AVAILABLE DATA:
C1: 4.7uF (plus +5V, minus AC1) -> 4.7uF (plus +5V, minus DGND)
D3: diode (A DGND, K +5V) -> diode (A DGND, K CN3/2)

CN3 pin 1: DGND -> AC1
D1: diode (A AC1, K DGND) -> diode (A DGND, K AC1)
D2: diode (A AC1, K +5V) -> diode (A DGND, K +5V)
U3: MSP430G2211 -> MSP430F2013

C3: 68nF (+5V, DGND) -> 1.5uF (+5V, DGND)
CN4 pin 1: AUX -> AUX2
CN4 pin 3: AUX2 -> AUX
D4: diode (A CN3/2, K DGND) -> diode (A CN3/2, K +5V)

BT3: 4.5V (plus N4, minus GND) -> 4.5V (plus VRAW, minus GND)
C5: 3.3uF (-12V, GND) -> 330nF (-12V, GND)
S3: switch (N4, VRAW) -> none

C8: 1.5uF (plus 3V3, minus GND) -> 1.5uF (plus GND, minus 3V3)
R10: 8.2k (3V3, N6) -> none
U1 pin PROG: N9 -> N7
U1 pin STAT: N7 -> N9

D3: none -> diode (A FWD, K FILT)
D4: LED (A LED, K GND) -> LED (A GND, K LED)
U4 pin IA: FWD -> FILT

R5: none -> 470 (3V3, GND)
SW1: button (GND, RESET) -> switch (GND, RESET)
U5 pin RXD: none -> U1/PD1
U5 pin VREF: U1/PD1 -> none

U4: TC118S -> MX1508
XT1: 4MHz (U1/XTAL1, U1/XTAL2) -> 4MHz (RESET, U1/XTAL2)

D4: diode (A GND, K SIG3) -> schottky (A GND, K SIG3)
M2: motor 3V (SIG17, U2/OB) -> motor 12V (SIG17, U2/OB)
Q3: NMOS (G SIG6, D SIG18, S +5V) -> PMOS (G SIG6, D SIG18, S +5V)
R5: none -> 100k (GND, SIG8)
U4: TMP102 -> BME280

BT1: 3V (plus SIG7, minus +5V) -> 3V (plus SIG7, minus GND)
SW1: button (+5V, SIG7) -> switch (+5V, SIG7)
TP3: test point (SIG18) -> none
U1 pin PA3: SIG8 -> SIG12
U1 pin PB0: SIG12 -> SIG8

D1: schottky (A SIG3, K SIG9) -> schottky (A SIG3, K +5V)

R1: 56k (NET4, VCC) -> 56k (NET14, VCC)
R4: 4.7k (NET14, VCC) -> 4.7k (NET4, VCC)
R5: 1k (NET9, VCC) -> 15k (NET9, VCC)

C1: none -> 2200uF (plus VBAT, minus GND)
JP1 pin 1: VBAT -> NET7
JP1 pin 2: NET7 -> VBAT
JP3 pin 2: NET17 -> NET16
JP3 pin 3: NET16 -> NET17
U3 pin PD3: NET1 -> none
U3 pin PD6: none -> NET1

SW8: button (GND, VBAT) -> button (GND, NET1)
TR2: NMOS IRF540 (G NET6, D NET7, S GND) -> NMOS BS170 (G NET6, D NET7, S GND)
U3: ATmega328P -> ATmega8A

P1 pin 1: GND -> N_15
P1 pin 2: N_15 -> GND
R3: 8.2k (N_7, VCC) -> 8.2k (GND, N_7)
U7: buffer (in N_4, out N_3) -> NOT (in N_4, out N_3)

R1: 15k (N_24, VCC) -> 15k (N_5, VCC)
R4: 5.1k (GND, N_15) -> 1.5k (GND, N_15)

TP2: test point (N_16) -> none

PROBLEM TO WORK ON: Print only the lines that run from the start of the listing to the line bearing "U4: TMP102 -> BME280"; please keep the first line and that last one, exactly as they appear.

RESULT:
C1: 4.7uF (plus +5V, minus AC1) -> 4.7uF (plus +5V, minus DGND)
D3: diode (A DGND, K +5V) -> diode (A DGND, K CN3/2)

CN3 pin 1: DGND -> AC1
D1: diode (A AC1, K DGND) -> diode (A DGND, K AC1)
D2: diode (A AC1, K +5V) -> diode (A DGND, K +5V)
U3: MSP430G2211 -> MSP430F2013

C3: 68nF (+5V, DGND) -> 1.5uF (+5V, DGND)
CN4 pin 1: AUX -> AUX2
CN4 pin 3: AUX2 -> AUX
D4: diode (A CN3/2, K DGND) -> diode (A CN3/2, K +5V)

BT3: 4.5V (plus N4, minus GND) -> 4.5V (plus VRAW, minus GND)
C5: 3.3uF (-12V, GND) -> 330nF (-12V, GND)
S3: switch (N4, VRAW) -> none

C8: 1.5uF (plus 3V3, minus GND) -> 1.5uF (plus GND, minus 3V3)
R10: 8.2k (3V3, N6) -> none
U1 pin PROG: N9 -> N7
U1 pin STAT: N7 -> N9

D3: none -> diode (A FWD, K FILT)
D4: LED (A LED, K GND) -> LED (A GND, K LED)
U4 pin IA: FWD -> FILT

R5: none -> 470 (3V3, GND)
SW1: button (GND, RESET) -> switch (GND, RESET)
U5 pin RXD: none -> U1/PD1
U5 pin VREF: U1/PD1 -> none

U4: TC118S -> MX1508
XT1: 4MHz (U1/XTAL1, U1/XTAL2) -> 4MHz (RESET, U1/XTAL2)

D4: diode (A GND, K SIG3) -> schottky (A GND, K SIG3)
M2: motor 3V (SIG17, U2/OB) -> motor 12V (SIG17, U2/OB)
Q3: NMOS (G SIG6, D SIG18, S +5V) -> PMOS (G SIG6, D SIG18, S +5V)
R5: none -> 100k (GND, SIG8)
U4: TMP102 -> BME280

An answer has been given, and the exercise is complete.